__Records to use__.
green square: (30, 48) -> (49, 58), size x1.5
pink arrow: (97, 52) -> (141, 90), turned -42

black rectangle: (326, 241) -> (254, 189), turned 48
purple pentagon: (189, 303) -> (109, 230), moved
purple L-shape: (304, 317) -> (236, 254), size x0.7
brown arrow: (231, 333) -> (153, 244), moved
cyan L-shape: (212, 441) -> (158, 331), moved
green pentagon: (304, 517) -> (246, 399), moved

__Requirement__. Exactly reproduce every line found in the records.

__Output of the task__.
green square: (30, 48) -> (49, 58), size x1.5
pink arrow: (97, 52) -> (141, 90), turned -42

black rectangle: (326, 241) -> (254, 189), turned 48
purple pentagon: (189, 303) -> (109, 230), moved
purple L-shape: (304, 317) -> (236, 254), size x0.7
brown arrow: (231, 333) -> (153, 244), moved
cyan L-shape: (212, 441) -> (158, 331), moved
green pentagon: (304, 517) -> (246, 399), moved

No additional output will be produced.